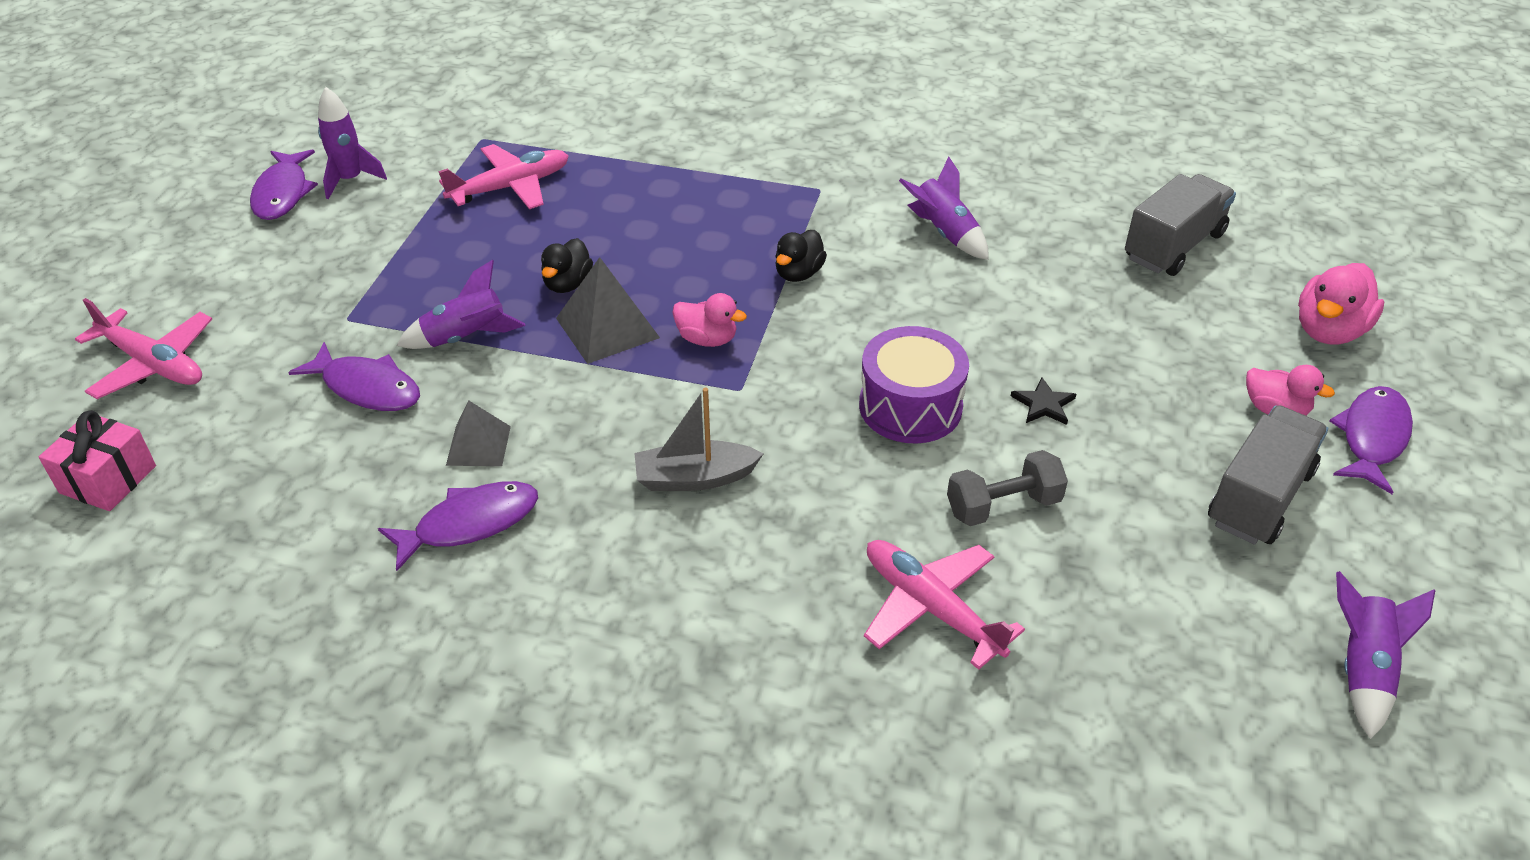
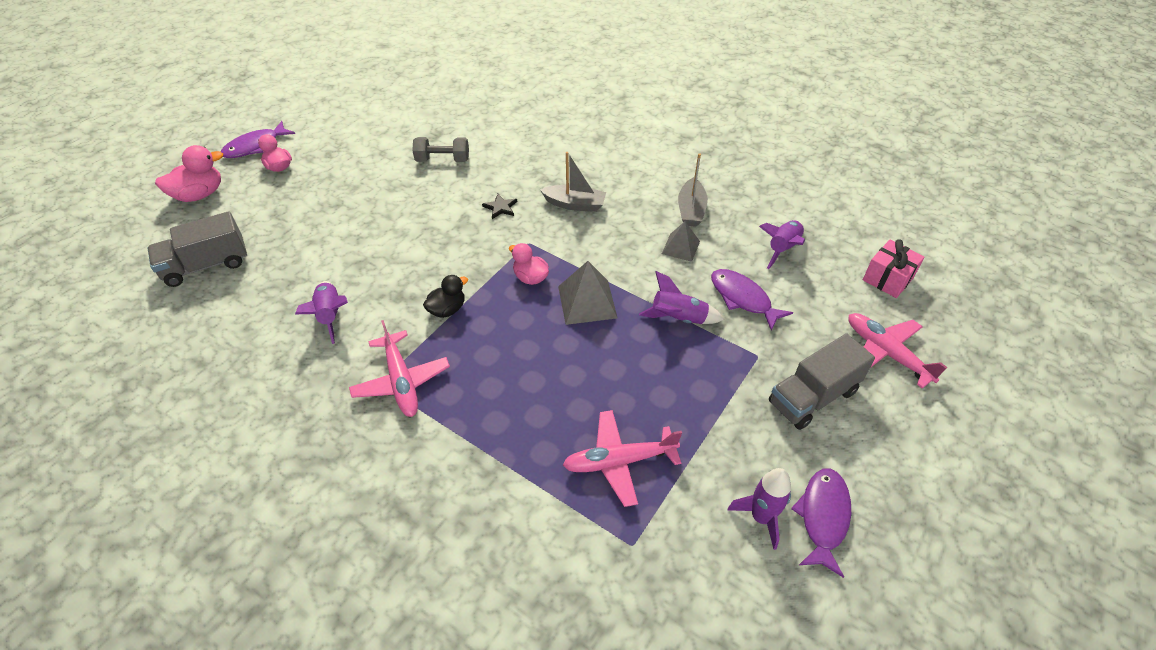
camera: 160 degrees left, 5 degrees up
purple fish [378,481,538,571] -> grey boat [678,153,708,227]
black duck [541,238,593,293] -> none
purple drum [859,326,969,443] -> none
pink plane [864,540,1025,670] -> pink plane moved to [349,320,450,417]
black star [1011,377,1076,425] -> black star moved to [482,194,517,219]
grey truck [1208,405,1328,545] -> grey truck moved to [769,333,875,430]
purple rocket [1336,571,1435,739] -> purple rocket moved to [759,220,805,269]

What to work on =
The entries above are to be copied exactly, with every picture left out.

Your solution =
camera: 160 degrees left, 5 degrees up
purple fish [378,481,538,571] -> grey boat [678,153,708,227]
black duck [541,238,593,293] -> none
purple drum [859,326,969,443] -> none
pink plane [864,540,1025,670] -> pink plane moved to [349,320,450,417]
black star [1011,377,1076,425] -> black star moved to [482,194,517,219]
grey truck [1208,405,1328,545] -> grey truck moved to [769,333,875,430]
purple rocket [1336,571,1435,739] -> purple rocket moved to [759,220,805,269]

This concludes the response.